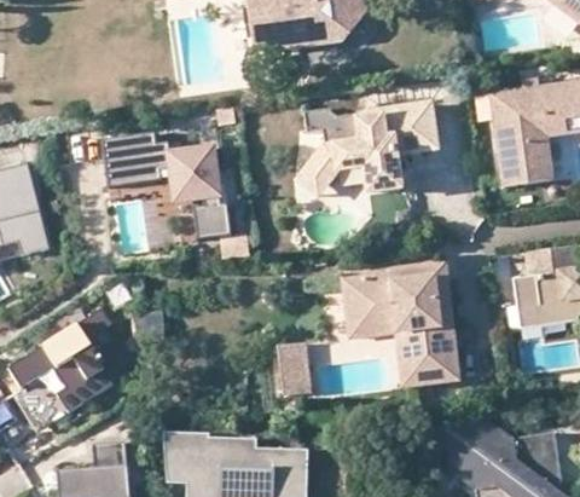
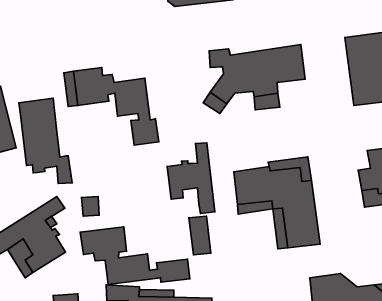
building: none -> [19,98,72,183]
building: none -> [167,143,215,213]
building: none -> [80,227,190,285]

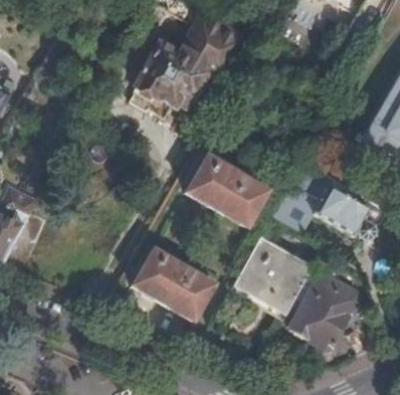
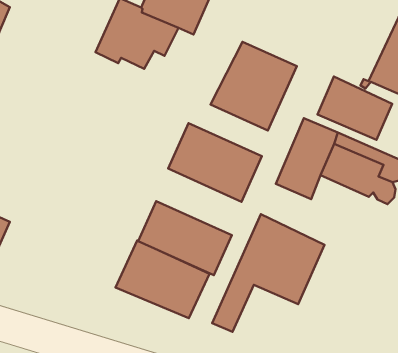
building: none -> [210,42,297,131]
building: none -> [317,76,392,140]
building: none -> [138,201,232,275]
building: [288,273,352,346] -> none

-*-*-

§ WORK ORDER: Reproduce exactly, and only, the lines that begin at the one containing "building: none -> [167,143,215,213]" and end with the final line of the data, both included, while omitting every picture.

§ ANSWER SECTION:
building: none -> [167,143,215,213]
building: none -> [80,227,190,285]

building: none -> [210,42,297,131]
building: none -> [317,76,392,140]
building: none -> [138,201,232,275]
building: [288,273,352,346] -> none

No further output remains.